__EXERCISE BRIEF__:
Recast everything in the material below, from the line containing "pink semicircle: moved 12 px left, 4 px down" down through the end of the material, as a numbered list, leaving out blank lines and the pictures.

[Dataset records]
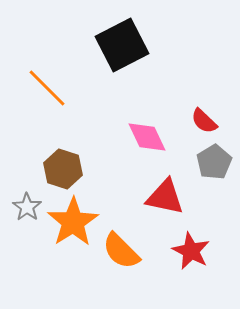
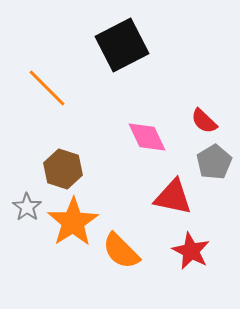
red triangle: moved 8 px right
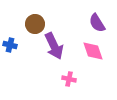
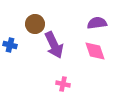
purple semicircle: rotated 114 degrees clockwise
purple arrow: moved 1 px up
pink diamond: moved 2 px right
pink cross: moved 6 px left, 5 px down
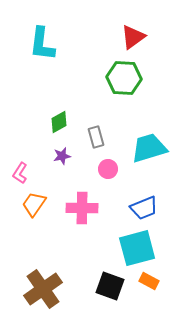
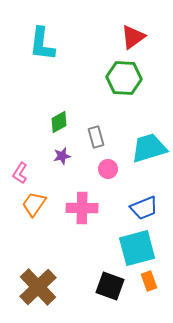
orange rectangle: rotated 42 degrees clockwise
brown cross: moved 5 px left, 2 px up; rotated 9 degrees counterclockwise
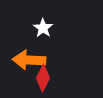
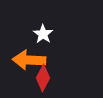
white star: moved 6 px down
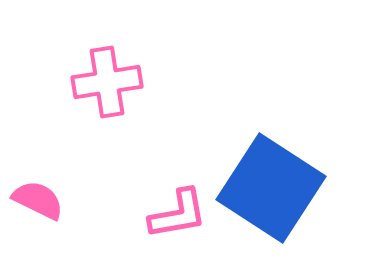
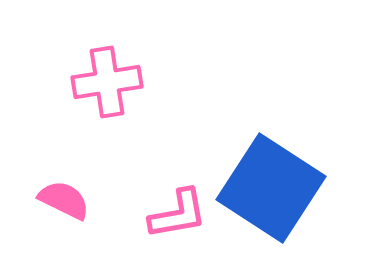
pink semicircle: moved 26 px right
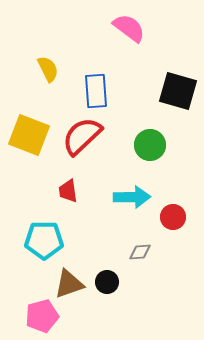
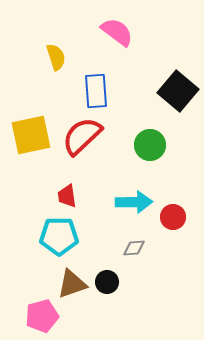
pink semicircle: moved 12 px left, 4 px down
yellow semicircle: moved 8 px right, 12 px up; rotated 8 degrees clockwise
black square: rotated 24 degrees clockwise
yellow square: moved 2 px right; rotated 33 degrees counterclockwise
red trapezoid: moved 1 px left, 5 px down
cyan arrow: moved 2 px right, 5 px down
cyan pentagon: moved 15 px right, 4 px up
gray diamond: moved 6 px left, 4 px up
brown triangle: moved 3 px right
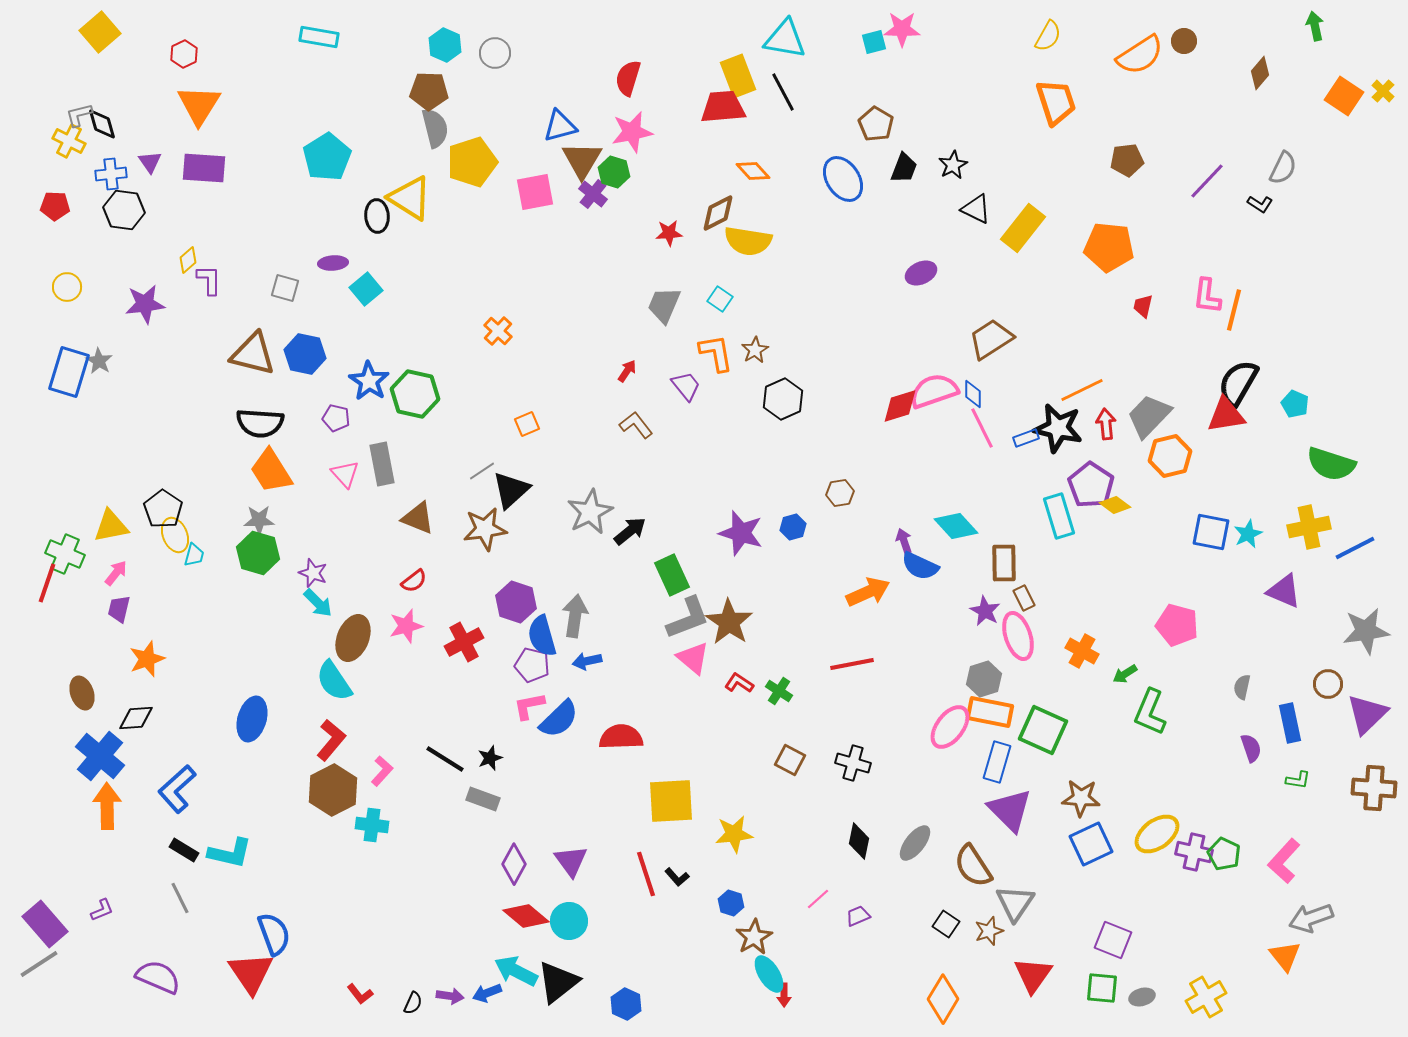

__SOLUTION TO THE EXERCISE__:
1. pink semicircle: moved 12 px left, 4 px down
2. yellow semicircle: moved 8 px right, 12 px up; rotated 8 degrees clockwise
3. black square: rotated 24 degrees clockwise
4. yellow square: moved 2 px right; rotated 33 degrees counterclockwise
5. red trapezoid: moved 1 px left, 5 px down
6. cyan arrow: moved 2 px right, 5 px down
7. cyan pentagon: moved 15 px right, 4 px up
8. gray diamond: moved 6 px left, 4 px up
9. brown triangle: moved 3 px right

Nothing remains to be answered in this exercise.